| DESCRIPTION OF THE TASK |
When you return the data, keep every word exact and include none of the images.
-- STUDY MATERIAL follows --
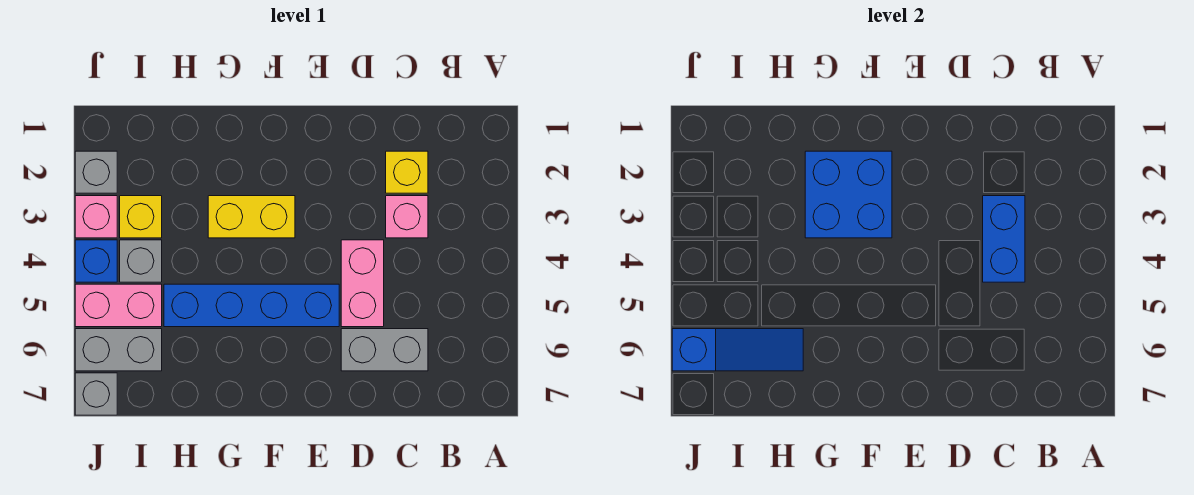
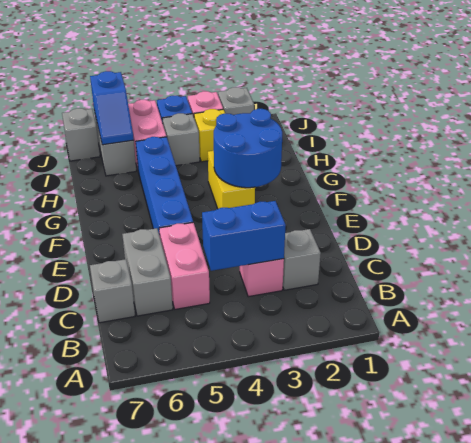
yellow brick C2 level 1 -> grey brick C2 level 1
none -> grey brick C7 level 1
pink brick D4:D5 level 1 -> pink brick C5:D5 level 1
blue brick F2:G3 level 2 -> blue round brick F2:G3 level 2
blue slope H6:J6 level 2 top J -> blue slope I6:J6 level 2 top J

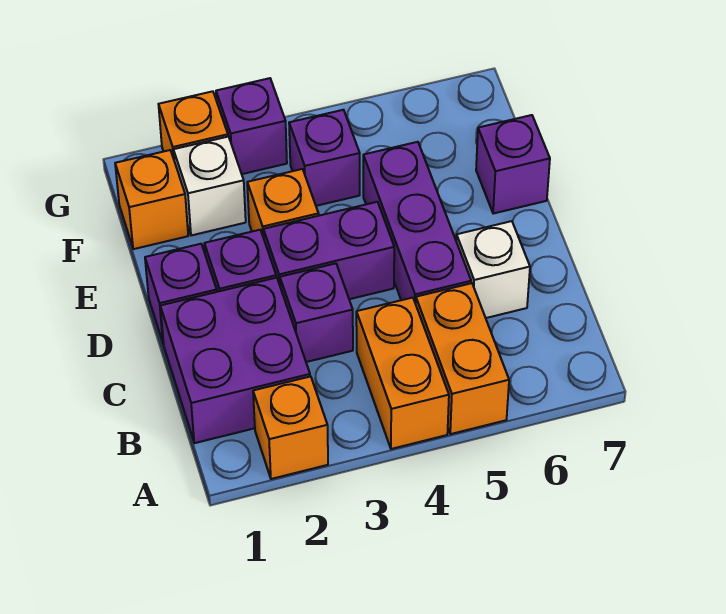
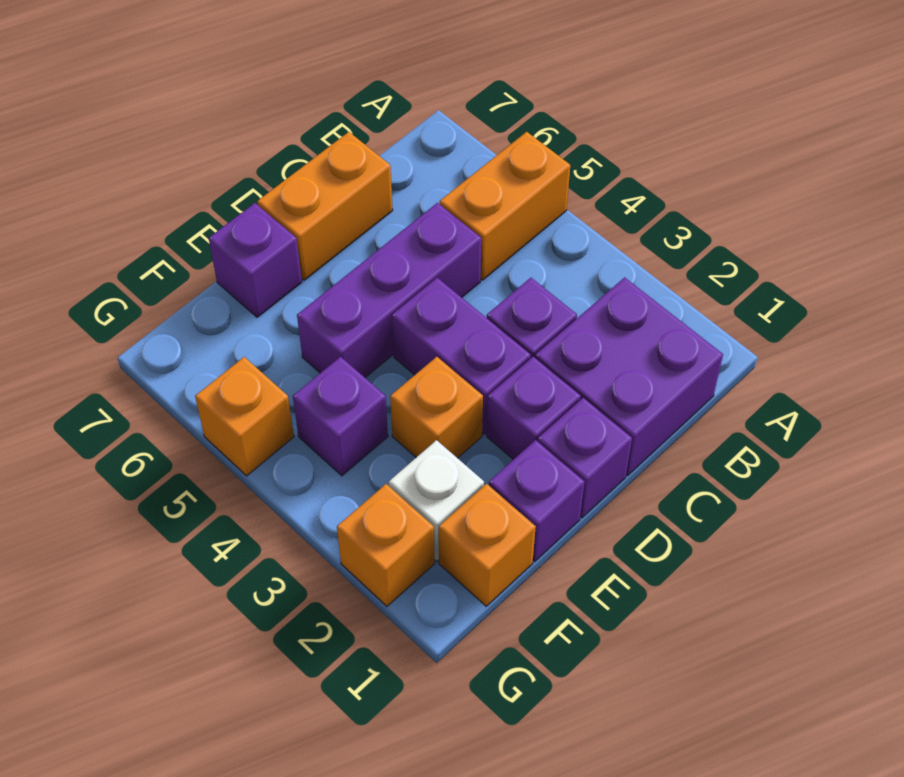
orange brick A2 level 1 -> orange brick G5 level 1
orange brick A4:B4 level 1 -> orange brick C7:D7 level 1
white brick C6 level 1 -> none
purple brick G3 level 1 -> purple brick E1 level 1

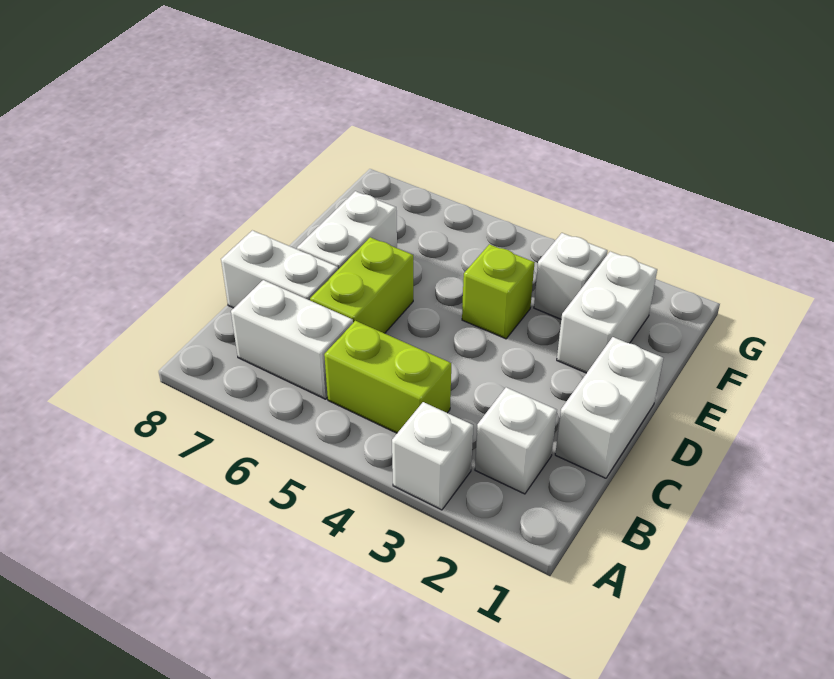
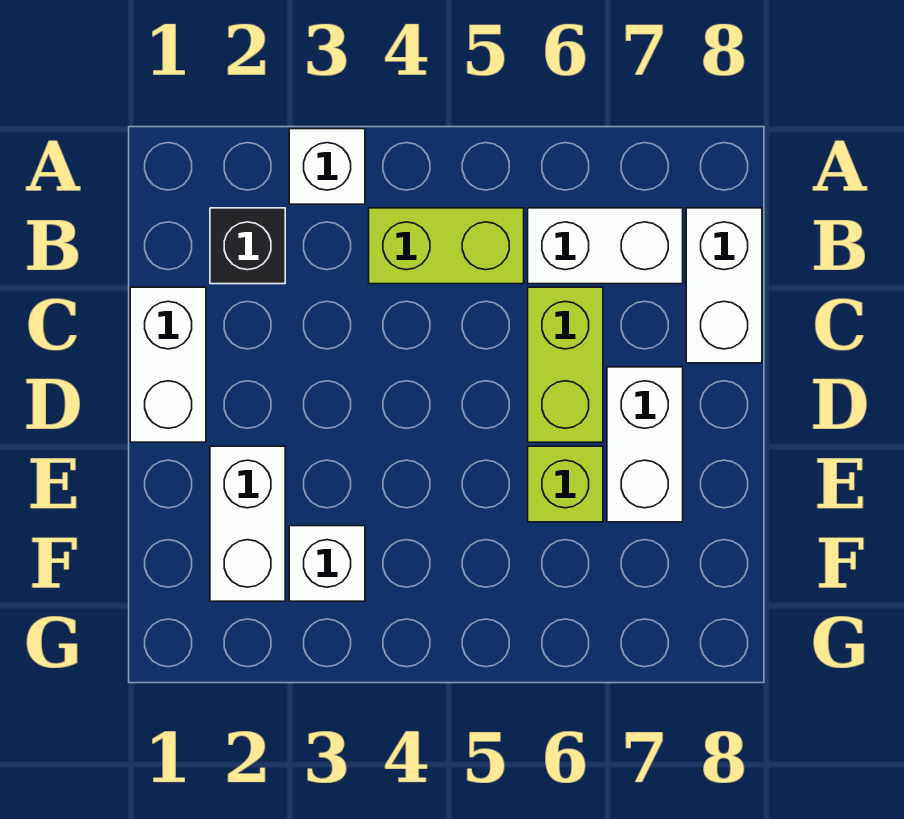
white brick B2 level 1 -> black brick B2 level 1
white brick C7:C8 level 1 -> white brick B8:C8 level 1
lime brick E4 level 1 -> lime brick E6 level 1

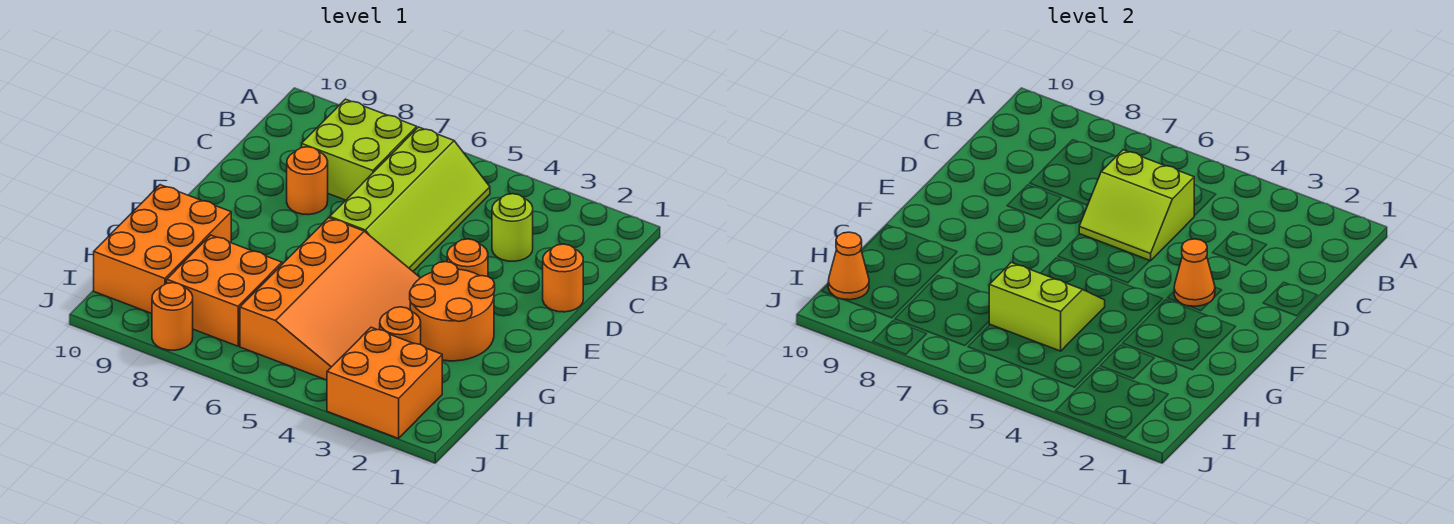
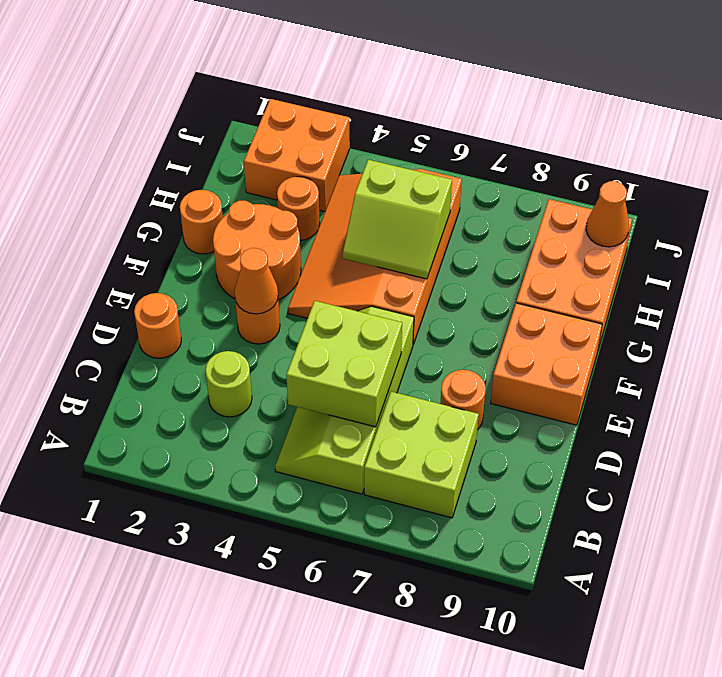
lime slope C5:D6 level 2 top C -> lime brick C5:D6 level 2
orange brick H7:I8 level 1 -> orange brick E9:F10 level 1
orange round brick J8 level 1 -> orange round brick G1 level 1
-- STUDY MATERIAL concluded --
| RESULT OF THIS TASK |
yellow brick C2 level 1 -> grey brick C2 level 1
none -> grey brick C7 level 1
pink brick D4:D5 level 1 -> pink brick C5:D5 level 1
blue brick F2:G3 level 2 -> blue round brick F2:G3 level 2
blue slope H6:J6 level 2 top J -> blue slope I6:J6 level 2 top J

orange brick A2 level 1 -> orange brick G5 level 1
orange brick A4:B4 level 1 -> orange brick C7:D7 level 1
white brick C6 level 1 -> none
purple brick G3 level 1 -> purple brick E1 level 1

white brick B2 level 1 -> black brick B2 level 1
white brick C7:C8 level 1 -> white brick B8:C8 level 1
lime brick E4 level 1 -> lime brick E6 level 1

lime slope C5:D6 level 2 top C -> lime brick C5:D6 level 2
orange brick H7:I8 level 1 -> orange brick E9:F10 level 1
orange round brick J8 level 1 -> orange round brick G1 level 1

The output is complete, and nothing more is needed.